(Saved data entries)
□ □ □ □ □

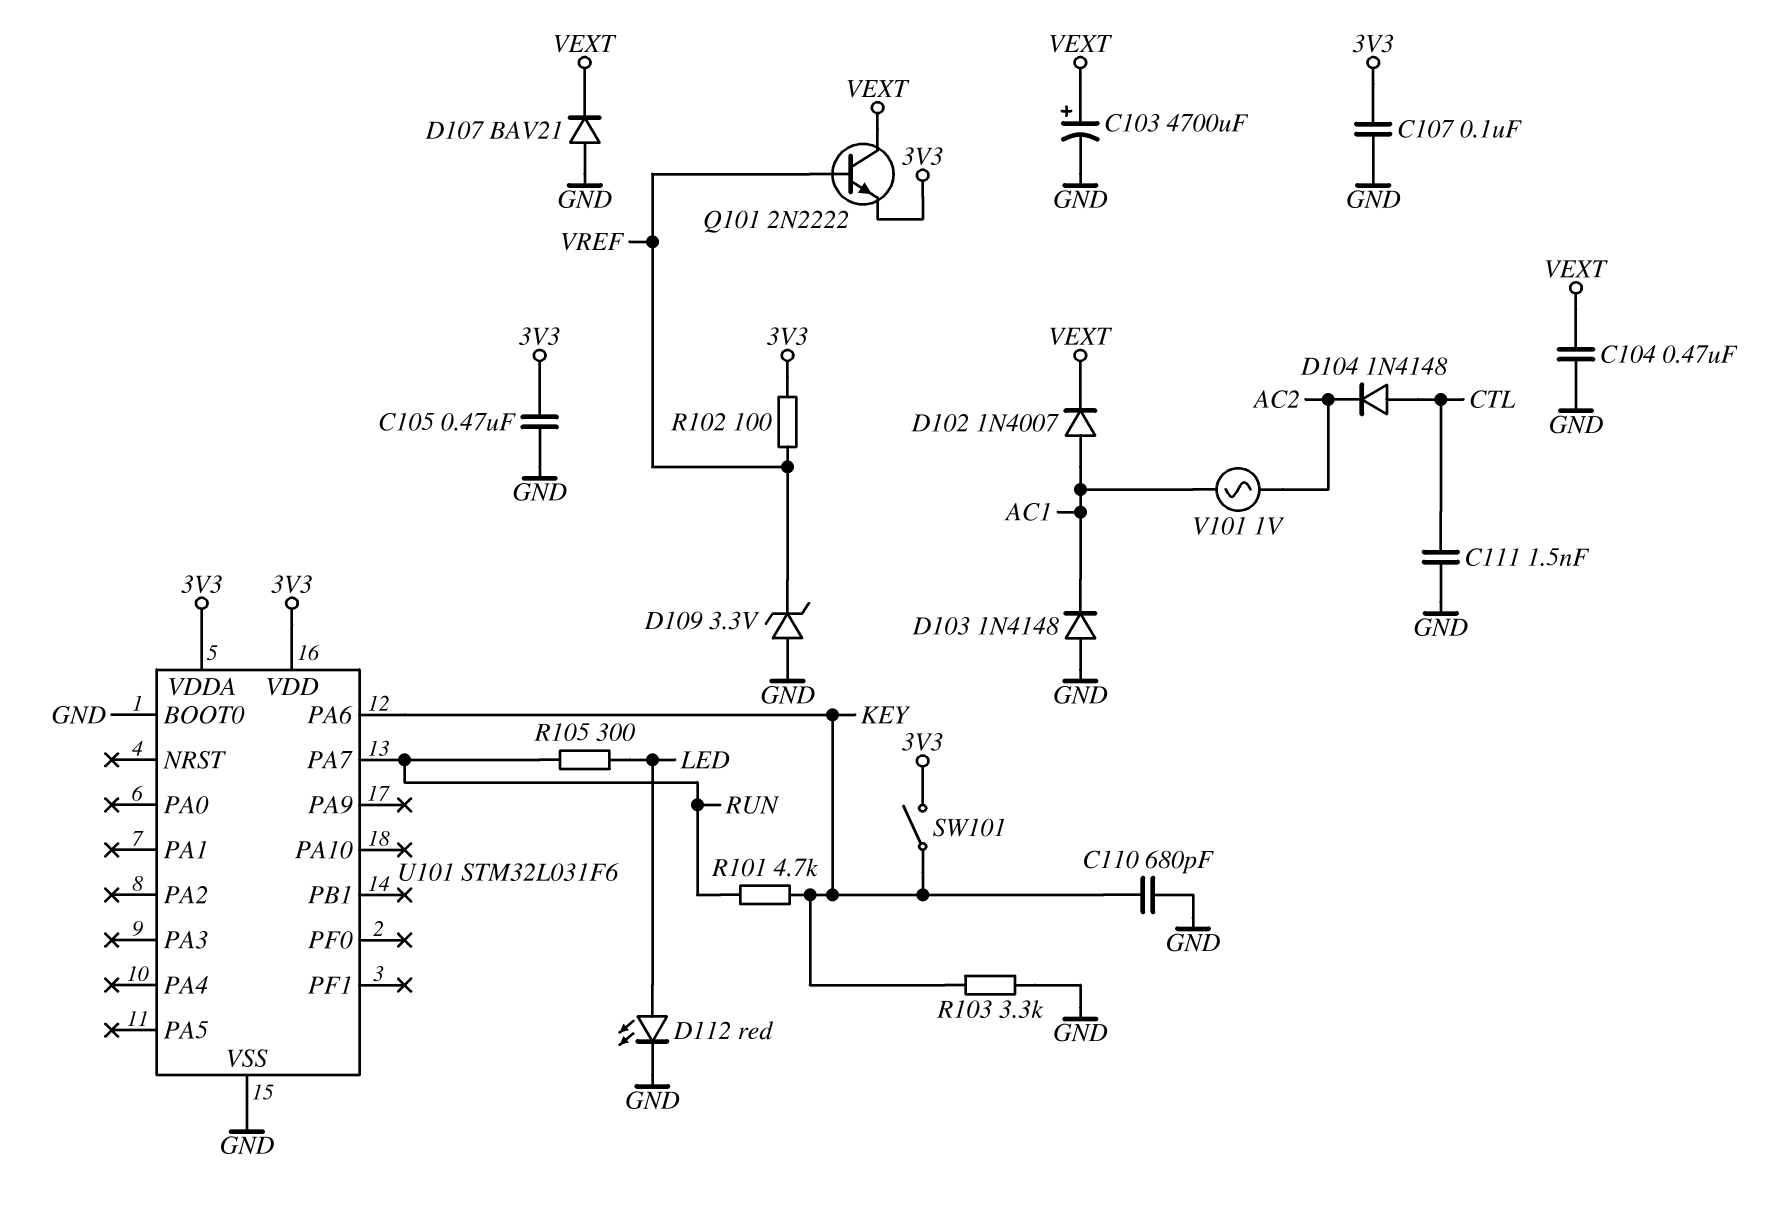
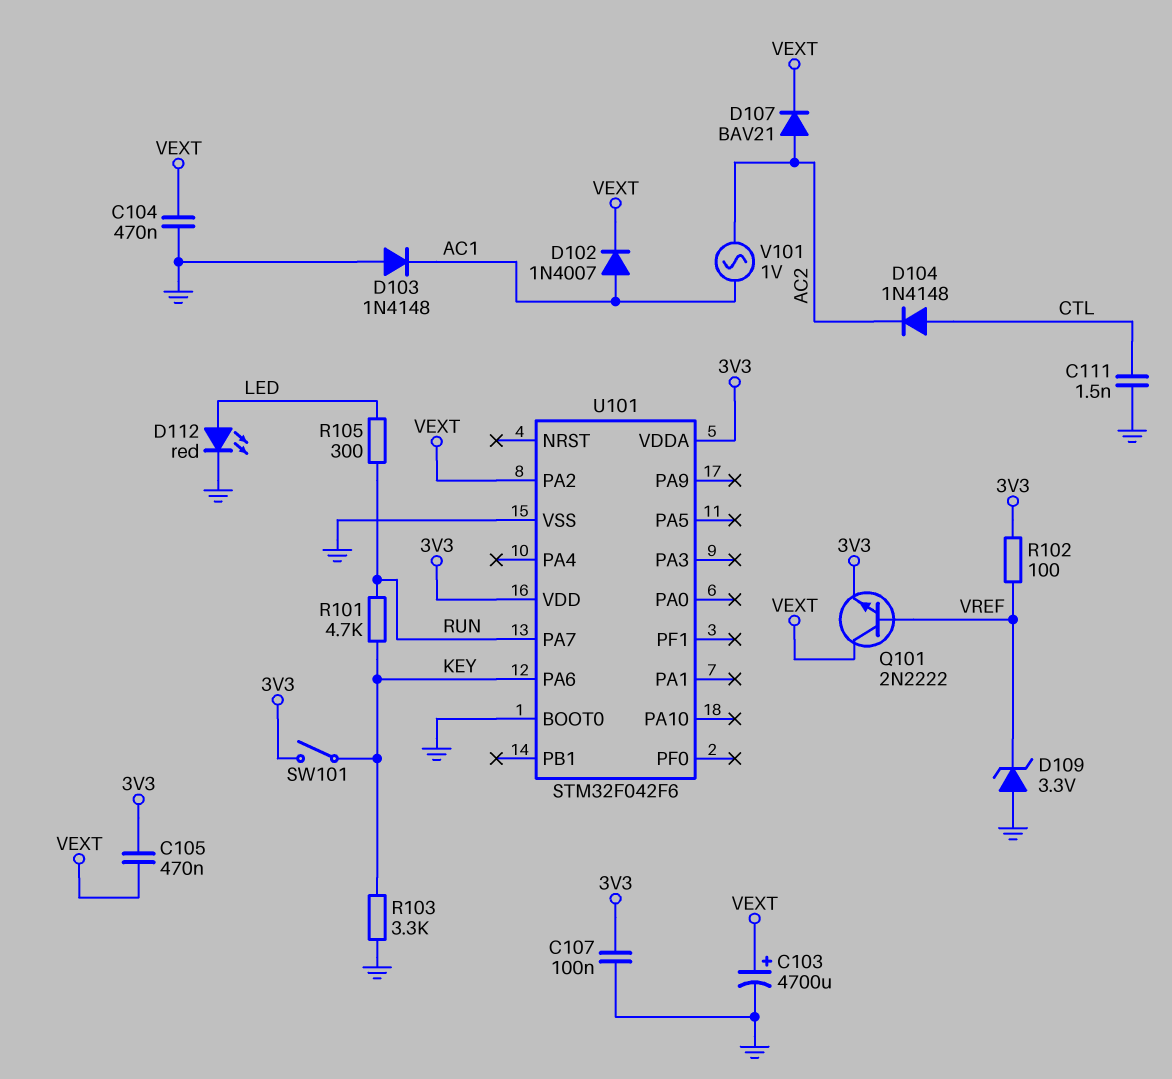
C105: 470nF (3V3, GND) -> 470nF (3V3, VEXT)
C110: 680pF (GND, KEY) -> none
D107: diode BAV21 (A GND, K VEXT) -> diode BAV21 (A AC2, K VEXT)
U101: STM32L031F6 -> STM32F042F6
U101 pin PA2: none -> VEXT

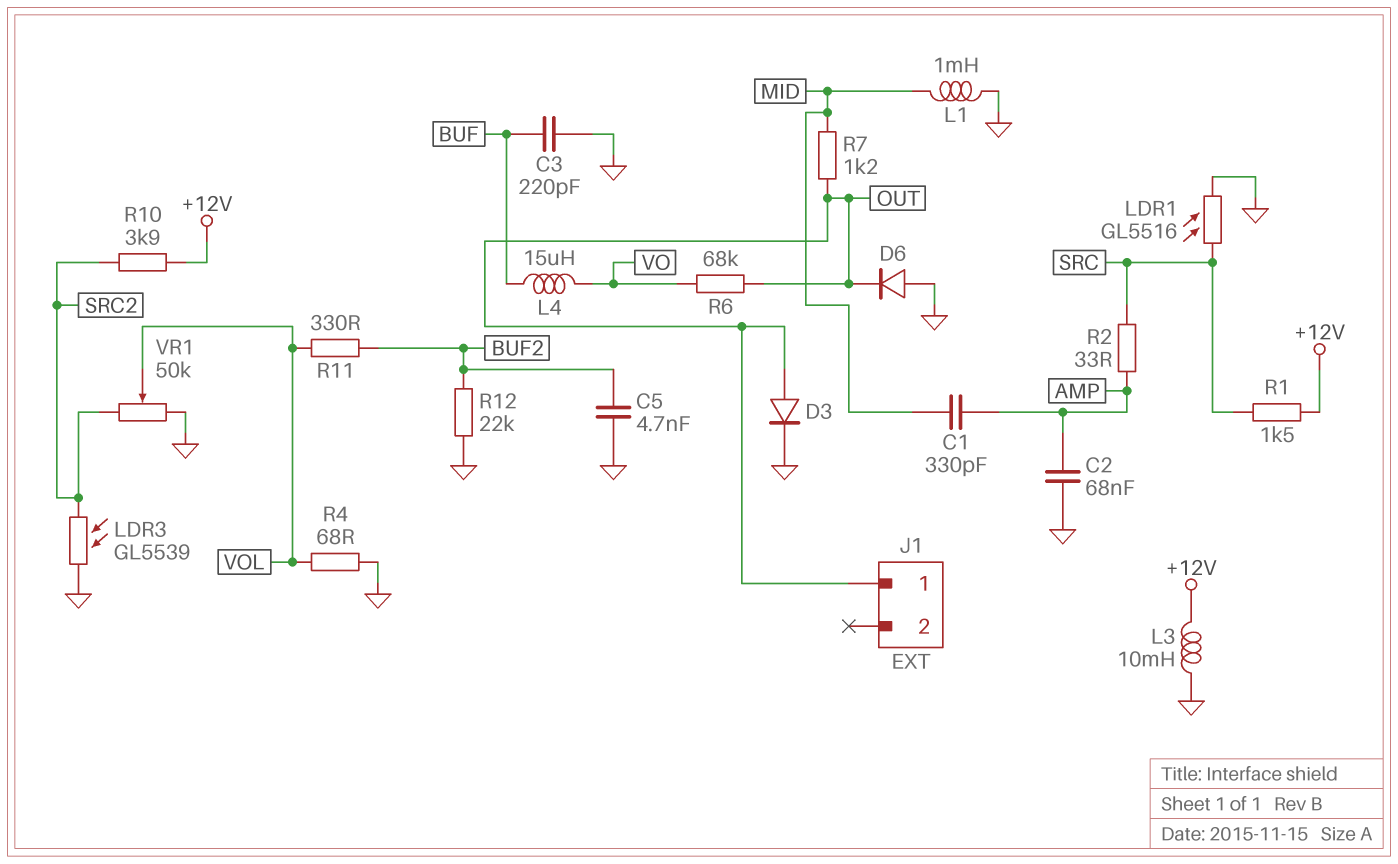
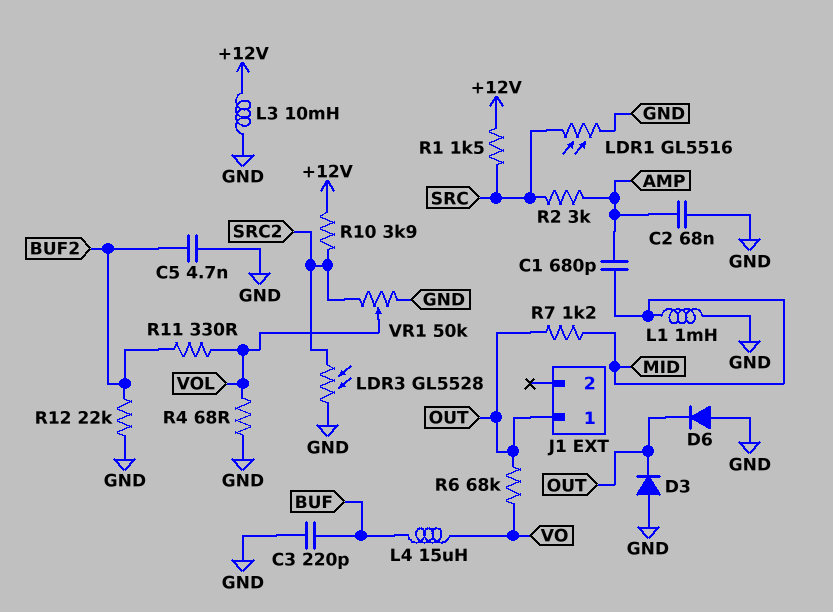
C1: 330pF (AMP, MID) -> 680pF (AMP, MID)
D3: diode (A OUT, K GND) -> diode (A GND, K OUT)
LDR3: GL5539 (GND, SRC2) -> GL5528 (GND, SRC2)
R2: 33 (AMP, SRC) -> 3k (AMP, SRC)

□ □ □ □ □

## [Work to complete]
Print each line above exactly as it appears, excluding all images.

## [Answer for this exercise]
C105: 470nF (3V3, GND) -> 470nF (3V3, VEXT)
C110: 680pF (GND, KEY) -> none
D107: diode BAV21 (A GND, K VEXT) -> diode BAV21 (A AC2, K VEXT)
U101: STM32L031F6 -> STM32F042F6
U101 pin PA2: none -> VEXT

C1: 330pF (AMP, MID) -> 680pF (AMP, MID)
D3: diode (A OUT, K GND) -> diode (A GND, K OUT)
LDR3: GL5539 (GND, SRC2) -> GL5528 (GND, SRC2)
R2: 33 (AMP, SRC) -> 3k (AMP, SRC)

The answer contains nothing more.